Below are some records. Repeat exactly the lines from the one containing "Give the centreline" through the final line.

++++++

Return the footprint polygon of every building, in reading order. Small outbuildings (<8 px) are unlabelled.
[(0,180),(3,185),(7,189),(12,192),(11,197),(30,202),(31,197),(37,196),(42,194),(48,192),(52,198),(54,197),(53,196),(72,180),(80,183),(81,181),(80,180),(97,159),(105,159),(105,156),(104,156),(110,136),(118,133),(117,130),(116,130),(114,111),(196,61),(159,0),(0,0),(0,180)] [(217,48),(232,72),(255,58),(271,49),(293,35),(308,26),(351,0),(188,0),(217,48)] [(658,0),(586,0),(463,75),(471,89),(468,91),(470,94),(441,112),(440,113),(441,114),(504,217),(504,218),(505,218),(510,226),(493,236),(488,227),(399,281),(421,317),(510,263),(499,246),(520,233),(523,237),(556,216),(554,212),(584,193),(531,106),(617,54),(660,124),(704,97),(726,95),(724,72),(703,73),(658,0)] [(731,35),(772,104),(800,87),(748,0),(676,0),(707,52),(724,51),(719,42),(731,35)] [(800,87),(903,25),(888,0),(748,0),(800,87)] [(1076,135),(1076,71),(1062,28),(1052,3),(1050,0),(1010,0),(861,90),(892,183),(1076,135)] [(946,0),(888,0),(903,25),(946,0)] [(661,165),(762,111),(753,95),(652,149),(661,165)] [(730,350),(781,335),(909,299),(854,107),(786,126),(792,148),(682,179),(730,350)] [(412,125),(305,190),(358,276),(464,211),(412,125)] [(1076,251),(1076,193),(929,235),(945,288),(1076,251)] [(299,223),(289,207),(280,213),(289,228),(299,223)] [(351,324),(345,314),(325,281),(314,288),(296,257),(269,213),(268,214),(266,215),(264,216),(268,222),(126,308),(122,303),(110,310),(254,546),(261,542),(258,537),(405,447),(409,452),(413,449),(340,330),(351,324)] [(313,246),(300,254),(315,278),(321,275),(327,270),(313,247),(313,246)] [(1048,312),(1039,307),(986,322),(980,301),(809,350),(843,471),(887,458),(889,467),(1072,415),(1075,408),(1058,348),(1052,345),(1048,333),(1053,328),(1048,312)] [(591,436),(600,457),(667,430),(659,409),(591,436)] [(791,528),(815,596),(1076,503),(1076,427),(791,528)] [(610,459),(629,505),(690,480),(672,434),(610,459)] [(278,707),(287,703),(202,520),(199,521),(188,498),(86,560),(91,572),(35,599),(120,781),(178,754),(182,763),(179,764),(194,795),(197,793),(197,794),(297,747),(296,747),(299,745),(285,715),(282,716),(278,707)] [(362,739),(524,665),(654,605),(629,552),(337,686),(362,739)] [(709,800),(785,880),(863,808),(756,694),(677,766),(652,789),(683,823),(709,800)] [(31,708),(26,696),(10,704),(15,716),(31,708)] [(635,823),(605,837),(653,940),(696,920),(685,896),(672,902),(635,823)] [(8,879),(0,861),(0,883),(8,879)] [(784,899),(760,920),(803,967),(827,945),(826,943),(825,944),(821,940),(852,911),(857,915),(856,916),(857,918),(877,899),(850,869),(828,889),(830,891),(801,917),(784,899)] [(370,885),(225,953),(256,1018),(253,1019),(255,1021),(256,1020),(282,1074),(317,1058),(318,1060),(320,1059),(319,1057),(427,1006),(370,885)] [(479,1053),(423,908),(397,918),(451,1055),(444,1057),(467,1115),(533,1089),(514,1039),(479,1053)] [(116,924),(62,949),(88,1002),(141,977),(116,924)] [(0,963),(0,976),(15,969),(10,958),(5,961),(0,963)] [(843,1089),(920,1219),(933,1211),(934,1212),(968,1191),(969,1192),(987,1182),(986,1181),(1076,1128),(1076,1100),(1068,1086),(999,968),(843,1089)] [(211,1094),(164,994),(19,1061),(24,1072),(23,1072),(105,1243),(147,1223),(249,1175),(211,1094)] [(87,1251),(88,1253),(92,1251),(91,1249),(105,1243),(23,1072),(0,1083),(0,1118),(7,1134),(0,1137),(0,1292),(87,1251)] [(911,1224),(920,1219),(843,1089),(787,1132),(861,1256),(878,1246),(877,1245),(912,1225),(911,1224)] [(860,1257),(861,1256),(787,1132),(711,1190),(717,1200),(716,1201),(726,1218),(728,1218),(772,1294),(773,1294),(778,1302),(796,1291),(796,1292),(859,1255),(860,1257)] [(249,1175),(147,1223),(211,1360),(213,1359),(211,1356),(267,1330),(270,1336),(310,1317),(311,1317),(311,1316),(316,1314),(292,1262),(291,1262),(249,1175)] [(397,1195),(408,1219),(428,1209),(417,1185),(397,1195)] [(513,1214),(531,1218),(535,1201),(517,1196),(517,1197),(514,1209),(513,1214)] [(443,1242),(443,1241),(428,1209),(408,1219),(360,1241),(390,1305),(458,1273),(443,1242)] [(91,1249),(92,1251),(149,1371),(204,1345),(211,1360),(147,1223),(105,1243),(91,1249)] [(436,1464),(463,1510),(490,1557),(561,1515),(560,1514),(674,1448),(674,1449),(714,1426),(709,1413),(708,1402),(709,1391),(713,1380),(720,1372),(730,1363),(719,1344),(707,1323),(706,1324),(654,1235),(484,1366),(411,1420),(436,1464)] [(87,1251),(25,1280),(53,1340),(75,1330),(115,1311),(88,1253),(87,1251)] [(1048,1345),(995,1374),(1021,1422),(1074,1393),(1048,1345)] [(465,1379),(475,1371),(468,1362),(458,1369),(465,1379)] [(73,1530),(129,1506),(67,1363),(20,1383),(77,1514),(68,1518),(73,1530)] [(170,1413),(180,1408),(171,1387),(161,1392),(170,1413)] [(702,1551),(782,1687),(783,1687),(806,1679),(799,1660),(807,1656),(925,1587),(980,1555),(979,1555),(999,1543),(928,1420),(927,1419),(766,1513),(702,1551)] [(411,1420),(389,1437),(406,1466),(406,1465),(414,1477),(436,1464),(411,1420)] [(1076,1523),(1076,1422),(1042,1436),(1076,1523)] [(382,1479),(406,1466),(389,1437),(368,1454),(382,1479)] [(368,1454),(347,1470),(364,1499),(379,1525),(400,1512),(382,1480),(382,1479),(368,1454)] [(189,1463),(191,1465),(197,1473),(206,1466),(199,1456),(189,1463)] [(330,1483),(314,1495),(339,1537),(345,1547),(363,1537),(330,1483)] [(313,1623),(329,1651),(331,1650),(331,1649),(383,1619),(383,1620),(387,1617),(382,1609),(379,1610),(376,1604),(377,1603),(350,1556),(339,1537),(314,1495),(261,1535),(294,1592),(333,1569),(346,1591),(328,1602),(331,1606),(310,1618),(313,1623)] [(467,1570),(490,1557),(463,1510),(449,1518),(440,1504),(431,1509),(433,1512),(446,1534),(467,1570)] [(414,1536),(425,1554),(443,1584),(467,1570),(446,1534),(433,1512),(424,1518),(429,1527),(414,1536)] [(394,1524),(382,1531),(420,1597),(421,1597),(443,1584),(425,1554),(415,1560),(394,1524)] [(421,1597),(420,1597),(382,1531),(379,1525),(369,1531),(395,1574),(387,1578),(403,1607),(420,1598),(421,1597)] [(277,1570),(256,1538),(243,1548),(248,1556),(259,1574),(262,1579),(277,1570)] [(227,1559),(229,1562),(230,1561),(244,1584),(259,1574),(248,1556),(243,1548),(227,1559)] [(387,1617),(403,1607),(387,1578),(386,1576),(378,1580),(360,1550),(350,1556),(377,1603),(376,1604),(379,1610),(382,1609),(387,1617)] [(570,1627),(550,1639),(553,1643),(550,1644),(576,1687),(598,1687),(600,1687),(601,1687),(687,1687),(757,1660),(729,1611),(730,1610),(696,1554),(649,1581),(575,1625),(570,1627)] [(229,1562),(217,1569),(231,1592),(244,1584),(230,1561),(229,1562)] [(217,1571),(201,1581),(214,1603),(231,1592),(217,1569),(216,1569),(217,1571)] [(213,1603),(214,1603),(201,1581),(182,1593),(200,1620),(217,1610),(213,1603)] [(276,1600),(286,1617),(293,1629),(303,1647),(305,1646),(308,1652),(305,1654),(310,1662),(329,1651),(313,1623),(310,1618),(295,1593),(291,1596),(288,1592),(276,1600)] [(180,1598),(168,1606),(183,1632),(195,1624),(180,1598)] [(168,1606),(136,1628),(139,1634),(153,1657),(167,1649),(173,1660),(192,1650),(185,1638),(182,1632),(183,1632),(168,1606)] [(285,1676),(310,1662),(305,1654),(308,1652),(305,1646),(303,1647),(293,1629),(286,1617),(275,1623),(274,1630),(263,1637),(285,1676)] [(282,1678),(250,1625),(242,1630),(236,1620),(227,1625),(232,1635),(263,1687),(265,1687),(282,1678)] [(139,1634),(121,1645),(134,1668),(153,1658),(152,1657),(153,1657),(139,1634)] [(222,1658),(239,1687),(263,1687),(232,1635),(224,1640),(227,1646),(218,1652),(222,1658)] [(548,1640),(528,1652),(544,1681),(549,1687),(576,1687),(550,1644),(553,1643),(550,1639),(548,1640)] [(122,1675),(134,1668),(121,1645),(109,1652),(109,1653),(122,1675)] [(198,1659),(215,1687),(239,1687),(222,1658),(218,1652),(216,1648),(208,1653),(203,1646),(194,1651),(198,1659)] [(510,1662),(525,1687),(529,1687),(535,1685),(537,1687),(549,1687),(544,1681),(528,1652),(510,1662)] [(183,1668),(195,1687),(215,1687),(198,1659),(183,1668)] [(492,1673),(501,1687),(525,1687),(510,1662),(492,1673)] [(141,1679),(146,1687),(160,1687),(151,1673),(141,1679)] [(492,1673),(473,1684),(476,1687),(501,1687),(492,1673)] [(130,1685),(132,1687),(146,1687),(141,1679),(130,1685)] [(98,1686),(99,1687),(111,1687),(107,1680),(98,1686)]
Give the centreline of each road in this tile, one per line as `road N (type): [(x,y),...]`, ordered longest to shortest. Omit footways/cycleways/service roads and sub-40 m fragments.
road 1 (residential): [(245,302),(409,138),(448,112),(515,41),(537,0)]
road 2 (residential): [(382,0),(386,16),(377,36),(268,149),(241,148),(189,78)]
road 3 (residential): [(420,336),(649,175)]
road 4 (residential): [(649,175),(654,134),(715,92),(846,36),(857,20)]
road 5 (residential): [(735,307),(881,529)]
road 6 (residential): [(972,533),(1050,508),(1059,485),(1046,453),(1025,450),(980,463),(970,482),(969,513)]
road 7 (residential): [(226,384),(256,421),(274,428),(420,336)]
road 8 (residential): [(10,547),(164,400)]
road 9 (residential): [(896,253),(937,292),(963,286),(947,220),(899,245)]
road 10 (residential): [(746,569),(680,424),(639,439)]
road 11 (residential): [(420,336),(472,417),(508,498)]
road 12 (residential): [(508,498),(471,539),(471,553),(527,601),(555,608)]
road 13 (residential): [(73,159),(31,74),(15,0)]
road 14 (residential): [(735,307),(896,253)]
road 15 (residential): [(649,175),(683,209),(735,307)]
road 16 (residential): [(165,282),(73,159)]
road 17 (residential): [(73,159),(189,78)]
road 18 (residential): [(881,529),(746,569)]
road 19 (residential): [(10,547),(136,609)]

++++++

**Solution for this exercise:**
Give the centreline of each road in this tile, one per line as `road N (type): [(x,y),...]`, ordered longest to shortest. Omit footways/cycleways/service roads and sub-40 m fragments.
road 1 (residential): [(245,302),(409,138),(448,112),(515,41),(537,0)]
road 2 (residential): [(382,0),(386,16),(377,36),(268,149),(241,148),(189,78)]
road 3 (residential): [(420,336),(649,175)]
road 4 (residential): [(649,175),(654,134),(715,92),(846,36),(857,20)]
road 5 (residential): [(735,307),(881,529)]
road 6 (residential): [(972,533),(1050,508),(1059,485),(1046,453),(1025,450),(980,463),(970,482),(969,513)]
road 7 (residential): [(226,384),(256,421),(274,428),(420,336)]
road 8 (residential): [(10,547),(164,400)]
road 9 (residential): [(896,253),(937,292),(963,286),(947,220),(899,245)]
road 10 (residential): [(746,569),(680,424),(639,439)]
road 11 (residential): [(420,336),(472,417),(508,498)]
road 12 (residential): [(508,498),(471,539),(471,553),(527,601),(555,608)]
road 13 (residential): [(73,159),(31,74),(15,0)]
road 14 (residential): [(735,307),(896,253)]
road 15 (residential): [(649,175),(683,209),(735,307)]
road 16 (residential): [(165,282),(73,159)]
road 17 (residential): [(73,159),(189,78)]
road 18 (residential): [(881,529),(746,569)]
road 19 (residential): [(10,547),(136,609)]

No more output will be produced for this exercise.